▶ _Task instructions_
If pictures are present, leave them out, and copy the data word for word.

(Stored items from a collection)
====================

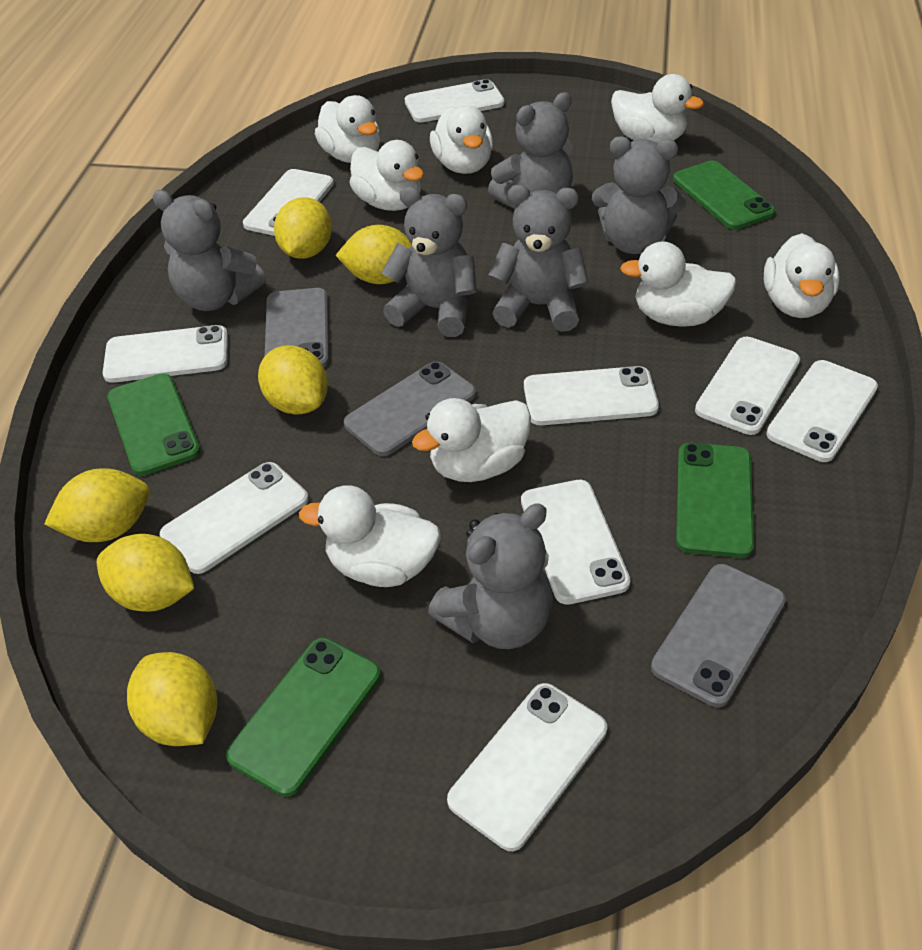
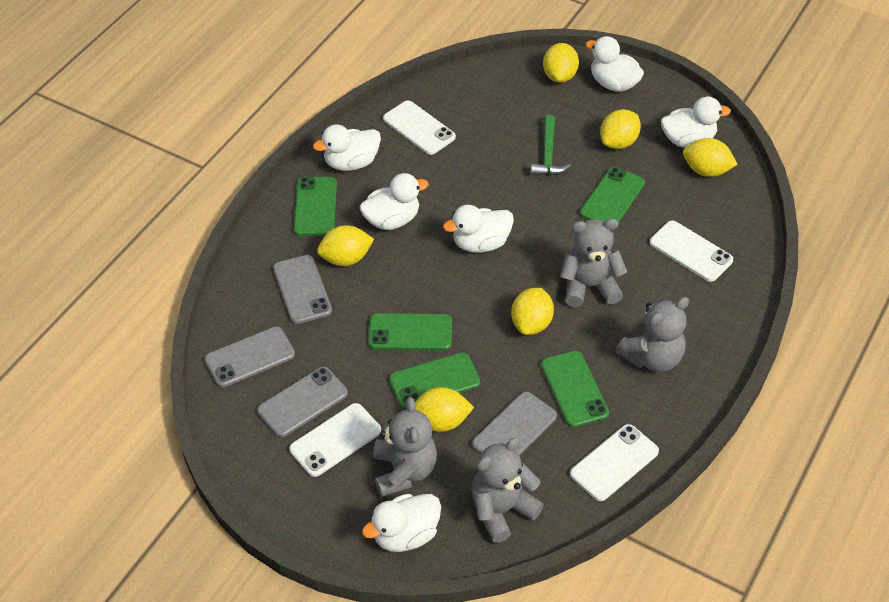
green hammer: 0 -> 1
green phone: 4 -> 5
grey phone: 3 -> 4
grey teddy bear: 6 -> 4
white duck: 8 -> 6
white phone: 9 -> 4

====================

▶ _Worked solution_
green hammer: 0 -> 1
green phone: 4 -> 5
grey phone: 3 -> 4
grey teddy bear: 6 -> 4
white duck: 8 -> 6
white phone: 9 -> 4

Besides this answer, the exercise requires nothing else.